=== SOURCE MATERIAL ===
'''
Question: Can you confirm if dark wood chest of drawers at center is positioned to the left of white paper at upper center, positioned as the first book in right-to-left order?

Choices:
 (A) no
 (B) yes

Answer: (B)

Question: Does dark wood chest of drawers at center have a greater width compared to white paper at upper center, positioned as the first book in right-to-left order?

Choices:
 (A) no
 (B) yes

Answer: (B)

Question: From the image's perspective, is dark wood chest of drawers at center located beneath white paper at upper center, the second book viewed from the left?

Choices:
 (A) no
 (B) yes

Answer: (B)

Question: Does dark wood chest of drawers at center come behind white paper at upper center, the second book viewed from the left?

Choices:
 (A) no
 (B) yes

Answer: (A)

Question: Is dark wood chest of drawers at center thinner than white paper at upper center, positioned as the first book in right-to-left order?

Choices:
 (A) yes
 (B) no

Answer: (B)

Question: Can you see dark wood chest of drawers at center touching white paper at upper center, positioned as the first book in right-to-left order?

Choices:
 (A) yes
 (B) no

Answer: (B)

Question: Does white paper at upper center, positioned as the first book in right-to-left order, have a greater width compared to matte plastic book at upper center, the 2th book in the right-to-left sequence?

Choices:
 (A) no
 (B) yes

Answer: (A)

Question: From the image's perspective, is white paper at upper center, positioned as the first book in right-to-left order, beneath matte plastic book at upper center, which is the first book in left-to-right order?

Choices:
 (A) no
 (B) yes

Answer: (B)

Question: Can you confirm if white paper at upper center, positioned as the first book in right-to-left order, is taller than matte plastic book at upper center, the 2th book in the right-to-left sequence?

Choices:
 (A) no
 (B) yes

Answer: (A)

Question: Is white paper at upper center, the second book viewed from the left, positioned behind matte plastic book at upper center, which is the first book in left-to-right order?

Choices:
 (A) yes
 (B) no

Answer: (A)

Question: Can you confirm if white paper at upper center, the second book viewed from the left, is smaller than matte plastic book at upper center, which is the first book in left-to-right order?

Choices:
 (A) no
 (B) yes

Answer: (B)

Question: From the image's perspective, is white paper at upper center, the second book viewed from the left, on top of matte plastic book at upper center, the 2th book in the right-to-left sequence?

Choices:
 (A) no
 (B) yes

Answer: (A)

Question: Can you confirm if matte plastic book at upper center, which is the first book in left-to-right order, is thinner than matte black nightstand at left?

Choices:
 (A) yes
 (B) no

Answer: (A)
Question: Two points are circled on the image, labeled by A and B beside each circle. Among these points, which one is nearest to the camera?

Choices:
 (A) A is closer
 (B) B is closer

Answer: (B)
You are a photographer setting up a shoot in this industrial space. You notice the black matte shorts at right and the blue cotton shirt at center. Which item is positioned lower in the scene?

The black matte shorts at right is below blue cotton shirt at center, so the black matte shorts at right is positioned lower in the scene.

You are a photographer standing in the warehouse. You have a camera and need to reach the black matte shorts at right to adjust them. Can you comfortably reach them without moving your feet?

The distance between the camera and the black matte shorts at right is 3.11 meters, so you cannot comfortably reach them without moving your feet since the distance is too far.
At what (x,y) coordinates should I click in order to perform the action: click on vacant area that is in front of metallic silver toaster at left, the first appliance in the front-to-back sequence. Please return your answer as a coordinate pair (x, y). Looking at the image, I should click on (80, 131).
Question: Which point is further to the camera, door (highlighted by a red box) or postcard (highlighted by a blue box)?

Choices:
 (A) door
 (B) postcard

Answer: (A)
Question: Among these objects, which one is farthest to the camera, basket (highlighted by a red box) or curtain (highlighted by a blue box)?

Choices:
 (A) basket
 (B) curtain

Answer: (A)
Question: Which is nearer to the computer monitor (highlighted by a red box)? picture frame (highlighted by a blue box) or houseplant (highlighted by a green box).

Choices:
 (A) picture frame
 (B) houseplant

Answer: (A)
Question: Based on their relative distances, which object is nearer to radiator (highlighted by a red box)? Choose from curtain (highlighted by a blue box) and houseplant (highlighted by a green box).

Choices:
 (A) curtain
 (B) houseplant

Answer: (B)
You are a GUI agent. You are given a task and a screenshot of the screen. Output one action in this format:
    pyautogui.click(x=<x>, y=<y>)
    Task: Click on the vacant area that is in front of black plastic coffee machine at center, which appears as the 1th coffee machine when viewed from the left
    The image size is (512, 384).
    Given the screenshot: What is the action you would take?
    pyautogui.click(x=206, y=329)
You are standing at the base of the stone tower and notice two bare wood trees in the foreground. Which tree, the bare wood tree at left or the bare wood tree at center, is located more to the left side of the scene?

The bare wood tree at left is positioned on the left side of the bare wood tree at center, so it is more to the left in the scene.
'''
=== AIM ===
Reproduce the whole listing above word for word, from its first line through its last.

=== TASK OUTPUT ===
Question: Can you confirm if dark wood chest of drawers at center is positioned to the left of white paper at upper center, positioned as the first book in right-to-left order?

Choices:
 (A) no
 (B) yes

Answer: (B)

Question: Does dark wood chest of drawers at center have a greater width compared to white paper at upper center, positioned as the first book in right-to-left order?

Choices:
 (A) no
 (B) yes

Answer: (B)

Question: From the image's perspective, is dark wood chest of drawers at center located beneath white paper at upper center, the second book viewed from the left?

Choices:
 (A) no
 (B) yes

Answer: (B)

Question: Does dark wood chest of drawers at center come behind white paper at upper center, the second book viewed from the left?

Choices:
 (A) no
 (B) yes

Answer: (A)

Question: Is dark wood chest of drawers at center thinner than white paper at upper center, positioned as the first book in right-to-left order?

Choices:
 (A) yes
 (B) no

Answer: (B)

Question: Can you see dark wood chest of drawers at center touching white paper at upper center, positioned as the first book in right-to-left order?

Choices:
 (A) yes
 (B) no

Answer: (B)

Question: Does white paper at upper center, positioned as the first book in right-to-left order, have a greater width compared to matte plastic book at upper center, the 2th book in the right-to-left sequence?

Choices:
 (A) no
 (B) yes

Answer: (A)

Question: From the image's perspective, is white paper at upper center, positioned as the first book in right-to-left order, beneath matte plastic book at upper center, which is the first book in left-to-right order?

Choices:
 (A) no
 (B) yes

Answer: (B)

Question: Can you confirm if white paper at upper center, positioned as the first book in right-to-left order, is taller than matte plastic book at upper center, the 2th book in the right-to-left sequence?

Choices:
 (A) no
 (B) yes

Answer: (A)

Question: Is white paper at upper center, the second book viewed from the left, positioned behind matte plastic book at upper center, which is the first book in left-to-right order?

Choices:
 (A) yes
 (B) no

Answer: (A)

Question: Can you confirm if white paper at upper center, the second book viewed from the left, is smaller than matte plastic book at upper center, which is the first book in left-to-right order?

Choices:
 (A) no
 (B) yes

Answer: (B)

Question: From the image's perspective, is white paper at upper center, the second book viewed from the left, on top of matte plastic book at upper center, the 2th book in the right-to-left sequence?

Choices:
 (A) no
 (B) yes

Answer: (A)

Question: Can you confirm if matte plastic book at upper center, which is the first book in left-to-right order, is thinner than matte black nightstand at left?

Choices:
 (A) yes
 (B) no

Answer: (A)
Question: Two points are circled on the image, labeled by A and B beside each circle. Among these points, which one is nearest to the camera?

Choices:
 (A) A is closer
 (B) B is closer

Answer: (B)
You are a photographer setting up a shoot in this industrial space. You notice the black matte shorts at right and the blue cotton shirt at center. Which item is positioned lower in the scene?

The black matte shorts at right is below blue cotton shirt at center, so the black matte shorts at right is positioned lower in the scene.

You are a photographer standing in the warehouse. You have a camera and need to reach the black matte shorts at right to adjust them. Can you comfortably reach them without moving your feet?

The distance between the camera and the black matte shorts at right is 3.11 meters, so you cannot comfortably reach them without moving your feet since the distance is too far.
At what (x,y) coordinates should I click in order to perform the action: click on vacant area that is in front of metallic silver toaster at left, the first appliance in the front-to-back sequence. Please return your answer as a coordinate pair (x, y). Looking at the image, I should click on (80, 131).
Question: Which point is further to the camera, door (highlighted by a red box) or postcard (highlighted by a blue box)?

Choices:
 (A) door
 (B) postcard

Answer: (A)
Question: Among these objects, which one is farthest to the camera, basket (highlighted by a red box) or curtain (highlighted by a blue box)?

Choices:
 (A) basket
 (B) curtain

Answer: (A)
Question: Which is nearer to the computer monitor (highlighted by a red box)? picture frame (highlighted by a blue box) or houseplant (highlighted by a green box).

Choices:
 (A) picture frame
 (B) houseplant

Answer: (A)
Question: Based on their relative distances, which object is nearer to radiator (highlighted by a red box)? Choose from curtain (highlighted by a blue box) and houseplant (highlighted by a green box).

Choices:
 (A) curtain
 (B) houseplant

Answer: (B)
You are a GUI agent. You are given a task and a screenshot of the screen. Output one action in this format:
    pyautogui.click(x=<x>, y=<y>)
    Task: Click on the vacant area that is in front of black plastic coffee machine at center, which appears as the 1th coffee machine when viewed from the left
    The image size is (512, 384).
    Given the screenshot: What is the action you would take?
    pyautogui.click(x=206, y=329)
You are standing at the base of the stone tower and notice two bare wood trees in the foreground. Which tree, the bare wood tree at left or the bare wood tree at center, is located more to the left side of the scene?

The bare wood tree at left is positioned on the left side of the bare wood tree at center, so it is more to the left in the scene.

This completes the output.